**Problem to work on**
Please write each record out again word for word.

**Material supplied**
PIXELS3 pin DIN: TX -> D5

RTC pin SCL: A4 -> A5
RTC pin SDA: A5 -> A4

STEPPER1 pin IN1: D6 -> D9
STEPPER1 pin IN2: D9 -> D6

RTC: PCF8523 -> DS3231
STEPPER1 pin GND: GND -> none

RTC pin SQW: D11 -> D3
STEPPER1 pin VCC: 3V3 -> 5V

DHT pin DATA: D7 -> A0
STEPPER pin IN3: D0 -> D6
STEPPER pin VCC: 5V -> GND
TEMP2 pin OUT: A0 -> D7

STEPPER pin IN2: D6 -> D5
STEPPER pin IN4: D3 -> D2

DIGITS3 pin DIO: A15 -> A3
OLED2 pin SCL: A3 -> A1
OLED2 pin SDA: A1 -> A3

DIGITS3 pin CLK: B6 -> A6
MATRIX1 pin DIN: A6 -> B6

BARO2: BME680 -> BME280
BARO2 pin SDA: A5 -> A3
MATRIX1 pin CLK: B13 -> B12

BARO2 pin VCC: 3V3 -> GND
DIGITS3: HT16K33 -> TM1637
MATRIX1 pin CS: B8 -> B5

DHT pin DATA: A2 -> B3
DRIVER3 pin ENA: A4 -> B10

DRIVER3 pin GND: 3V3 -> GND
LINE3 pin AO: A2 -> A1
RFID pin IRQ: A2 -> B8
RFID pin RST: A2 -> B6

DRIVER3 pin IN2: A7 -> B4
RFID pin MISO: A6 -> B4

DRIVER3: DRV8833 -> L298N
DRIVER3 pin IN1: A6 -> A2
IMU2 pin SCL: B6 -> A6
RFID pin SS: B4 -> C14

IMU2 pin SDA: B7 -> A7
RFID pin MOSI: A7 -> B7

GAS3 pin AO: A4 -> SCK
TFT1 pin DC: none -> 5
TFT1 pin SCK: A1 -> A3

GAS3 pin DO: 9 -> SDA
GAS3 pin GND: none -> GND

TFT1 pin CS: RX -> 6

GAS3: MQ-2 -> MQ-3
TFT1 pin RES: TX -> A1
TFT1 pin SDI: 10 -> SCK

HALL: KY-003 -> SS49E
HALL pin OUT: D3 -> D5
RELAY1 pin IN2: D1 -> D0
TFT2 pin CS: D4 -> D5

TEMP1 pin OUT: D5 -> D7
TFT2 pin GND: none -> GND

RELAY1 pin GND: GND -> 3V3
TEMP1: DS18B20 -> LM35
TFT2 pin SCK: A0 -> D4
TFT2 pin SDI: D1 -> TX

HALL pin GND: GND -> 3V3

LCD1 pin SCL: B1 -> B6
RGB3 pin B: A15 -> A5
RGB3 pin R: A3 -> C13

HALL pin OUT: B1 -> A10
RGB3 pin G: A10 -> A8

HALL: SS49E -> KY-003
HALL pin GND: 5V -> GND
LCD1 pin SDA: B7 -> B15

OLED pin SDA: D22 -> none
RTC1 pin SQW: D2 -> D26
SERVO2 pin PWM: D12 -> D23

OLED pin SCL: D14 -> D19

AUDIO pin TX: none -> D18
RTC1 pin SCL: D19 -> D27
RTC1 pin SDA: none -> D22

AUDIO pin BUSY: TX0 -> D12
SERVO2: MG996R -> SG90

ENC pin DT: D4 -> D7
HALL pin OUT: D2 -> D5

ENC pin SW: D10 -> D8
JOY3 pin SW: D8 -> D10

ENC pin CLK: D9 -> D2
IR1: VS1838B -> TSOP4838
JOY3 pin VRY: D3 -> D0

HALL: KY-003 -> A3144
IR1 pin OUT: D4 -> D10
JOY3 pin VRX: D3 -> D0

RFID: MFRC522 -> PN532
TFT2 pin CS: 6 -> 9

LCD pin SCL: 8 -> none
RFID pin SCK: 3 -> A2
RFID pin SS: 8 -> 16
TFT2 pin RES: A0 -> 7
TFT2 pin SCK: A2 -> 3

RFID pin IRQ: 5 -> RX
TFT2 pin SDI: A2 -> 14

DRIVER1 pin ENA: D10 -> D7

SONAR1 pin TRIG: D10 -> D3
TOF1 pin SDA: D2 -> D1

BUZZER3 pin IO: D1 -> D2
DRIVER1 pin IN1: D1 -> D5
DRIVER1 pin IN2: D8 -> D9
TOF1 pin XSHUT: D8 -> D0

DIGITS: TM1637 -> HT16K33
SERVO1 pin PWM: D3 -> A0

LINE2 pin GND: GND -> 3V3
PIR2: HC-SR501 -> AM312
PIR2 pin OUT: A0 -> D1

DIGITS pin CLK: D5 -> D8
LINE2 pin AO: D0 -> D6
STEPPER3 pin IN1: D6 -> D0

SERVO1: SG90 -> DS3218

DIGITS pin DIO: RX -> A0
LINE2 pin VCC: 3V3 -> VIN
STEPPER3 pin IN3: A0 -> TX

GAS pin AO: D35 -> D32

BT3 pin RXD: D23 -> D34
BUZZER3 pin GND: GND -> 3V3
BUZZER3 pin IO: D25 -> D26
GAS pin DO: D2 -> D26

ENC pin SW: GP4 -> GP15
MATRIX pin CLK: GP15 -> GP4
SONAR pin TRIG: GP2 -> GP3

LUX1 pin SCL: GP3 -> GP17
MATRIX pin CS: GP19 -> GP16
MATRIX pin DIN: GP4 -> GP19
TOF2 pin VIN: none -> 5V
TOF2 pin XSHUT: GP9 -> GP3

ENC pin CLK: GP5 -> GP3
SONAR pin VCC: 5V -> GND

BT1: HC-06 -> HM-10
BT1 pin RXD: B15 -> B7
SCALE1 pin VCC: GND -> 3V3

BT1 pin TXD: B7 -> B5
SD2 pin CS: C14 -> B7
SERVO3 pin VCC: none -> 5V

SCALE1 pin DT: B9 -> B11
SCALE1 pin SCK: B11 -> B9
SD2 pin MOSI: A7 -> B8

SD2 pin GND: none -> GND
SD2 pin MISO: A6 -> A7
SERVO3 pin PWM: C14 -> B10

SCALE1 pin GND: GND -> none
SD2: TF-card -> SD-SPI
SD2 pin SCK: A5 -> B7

**Reply**
PIXELS3 pin DIN: TX -> D5

RTC pin SCL: A4 -> A5
RTC pin SDA: A5 -> A4

STEPPER1 pin IN1: D6 -> D9
STEPPER1 pin IN2: D9 -> D6

RTC: PCF8523 -> DS3231
STEPPER1 pin GND: GND -> none

RTC pin SQW: D11 -> D3
STEPPER1 pin VCC: 3V3 -> 5V

DHT pin DATA: D7 -> A0
STEPPER pin IN3: D0 -> D6
STEPPER pin VCC: 5V -> GND
TEMP2 pin OUT: A0 -> D7

STEPPER pin IN2: D6 -> D5
STEPPER pin IN4: D3 -> D2

DIGITS3 pin DIO: A15 -> A3
OLED2 pin SCL: A3 -> A1
OLED2 pin SDA: A1 -> A3

DIGITS3 pin CLK: B6 -> A6
MATRIX1 pin DIN: A6 -> B6

BARO2: BME680 -> BME280
BARO2 pin SDA: A5 -> A3
MATRIX1 pin CLK: B13 -> B12

BARO2 pin VCC: 3V3 -> GND
DIGITS3: HT16K33 -> TM1637
MATRIX1 pin CS: B8 -> B5

DHT pin DATA: A2 -> B3
DRIVER3 pin ENA: A4 -> B10

DRIVER3 pin GND: 3V3 -> GND
LINE3 pin AO: A2 -> A1
RFID pin IRQ: A2 -> B8
RFID pin RST: A2 -> B6

DRIVER3 pin IN2: A7 -> B4
RFID pin MISO: A6 -> B4

DRIVER3: DRV8833 -> L298N
DRIVER3 pin IN1: A6 -> A2
IMU2 pin SCL: B6 -> A6
RFID pin SS: B4 -> C14

IMU2 pin SDA: B7 -> A7
RFID pin MOSI: A7 -> B7

GAS3 pin AO: A4 -> SCK
TFT1 pin DC: none -> 5
TFT1 pin SCK: A1 -> A3

GAS3 pin DO: 9 -> SDA
GAS3 pin GND: none -> GND

TFT1 pin CS: RX -> 6

GAS3: MQ-2 -> MQ-3
TFT1 pin RES: TX -> A1
TFT1 pin SDI: 10 -> SCK

HALL: KY-003 -> SS49E
HALL pin OUT: D3 -> D5
RELAY1 pin IN2: D1 -> D0
TFT2 pin CS: D4 -> D5

TEMP1 pin OUT: D5 -> D7
TFT2 pin GND: none -> GND

RELAY1 pin GND: GND -> 3V3
TEMP1: DS18B20 -> LM35
TFT2 pin SCK: A0 -> D4
TFT2 pin SDI: D1 -> TX

HALL pin GND: GND -> 3V3

LCD1 pin SCL: B1 -> B6
RGB3 pin B: A15 -> A5
RGB3 pin R: A3 -> C13

HALL pin OUT: B1 -> A10
RGB3 pin G: A10 -> A8

HALL: SS49E -> KY-003
HALL pin GND: 5V -> GND
LCD1 pin SDA: B7 -> B15

OLED pin SDA: D22 -> none
RTC1 pin SQW: D2 -> D26
SERVO2 pin PWM: D12 -> D23

OLED pin SCL: D14 -> D19

AUDIO pin TX: none -> D18
RTC1 pin SCL: D19 -> D27
RTC1 pin SDA: none -> D22

AUDIO pin BUSY: TX0 -> D12
SERVO2: MG996R -> SG90

ENC pin DT: D4 -> D7
HALL pin OUT: D2 -> D5

ENC pin SW: D10 -> D8
JOY3 pin SW: D8 -> D10

ENC pin CLK: D9 -> D2
IR1: VS1838B -> TSOP4838
JOY3 pin VRY: D3 -> D0

HALL: KY-003 -> A3144
IR1 pin OUT: D4 -> D10
JOY3 pin VRX: D3 -> D0

RFID: MFRC522 -> PN532
TFT2 pin CS: 6 -> 9

LCD pin SCL: 8 -> none
RFID pin SCK: 3 -> A2
RFID pin SS: 8 -> 16
TFT2 pin RES: A0 -> 7
TFT2 pin SCK: A2 -> 3

RFID pin IRQ: 5 -> RX
TFT2 pin SDI: A2 -> 14

DRIVER1 pin ENA: D10 -> D7

SONAR1 pin TRIG: D10 -> D3
TOF1 pin SDA: D2 -> D1

BUZZER3 pin IO: D1 -> D2
DRIVER1 pin IN1: D1 -> D5
DRIVER1 pin IN2: D8 -> D9
TOF1 pin XSHUT: D8 -> D0

DIGITS: TM1637 -> HT16K33
SERVO1 pin PWM: D3 -> A0

LINE2 pin GND: GND -> 3V3
PIR2: HC-SR501 -> AM312
PIR2 pin OUT: A0 -> D1

DIGITS pin CLK: D5 -> D8
LINE2 pin AO: D0 -> D6
STEPPER3 pin IN1: D6 -> D0

SERVO1: SG90 -> DS3218

DIGITS pin DIO: RX -> A0
LINE2 pin VCC: 3V3 -> VIN
STEPPER3 pin IN3: A0 -> TX

GAS pin AO: D35 -> D32

BT3 pin RXD: D23 -> D34
BUZZER3 pin GND: GND -> 3V3
BUZZER3 pin IO: D25 -> D26
GAS pin DO: D2 -> D26

ENC pin SW: GP4 -> GP15
MATRIX pin CLK: GP15 -> GP4
SONAR pin TRIG: GP2 -> GP3

LUX1 pin SCL: GP3 -> GP17
MATRIX pin CS: GP19 -> GP16
MATRIX pin DIN: GP4 -> GP19
TOF2 pin VIN: none -> 5V
TOF2 pin XSHUT: GP9 -> GP3

ENC pin CLK: GP5 -> GP3
SONAR pin VCC: 5V -> GND

BT1: HC-06 -> HM-10
BT1 pin RXD: B15 -> B7
SCALE1 pin VCC: GND -> 3V3

BT1 pin TXD: B7 -> B5
SD2 pin CS: C14 -> B7
SERVO3 pin VCC: none -> 5V

SCALE1 pin DT: B9 -> B11
SCALE1 pin SCK: B11 -> B9
SD2 pin MOSI: A7 -> B8

SD2 pin GND: none -> GND
SD2 pin MISO: A6 -> A7
SERVO3 pin PWM: C14 -> B10

SCALE1 pin GND: GND -> none
SD2: TF-card -> SD-SPI
SD2 pin SCK: A5 -> B7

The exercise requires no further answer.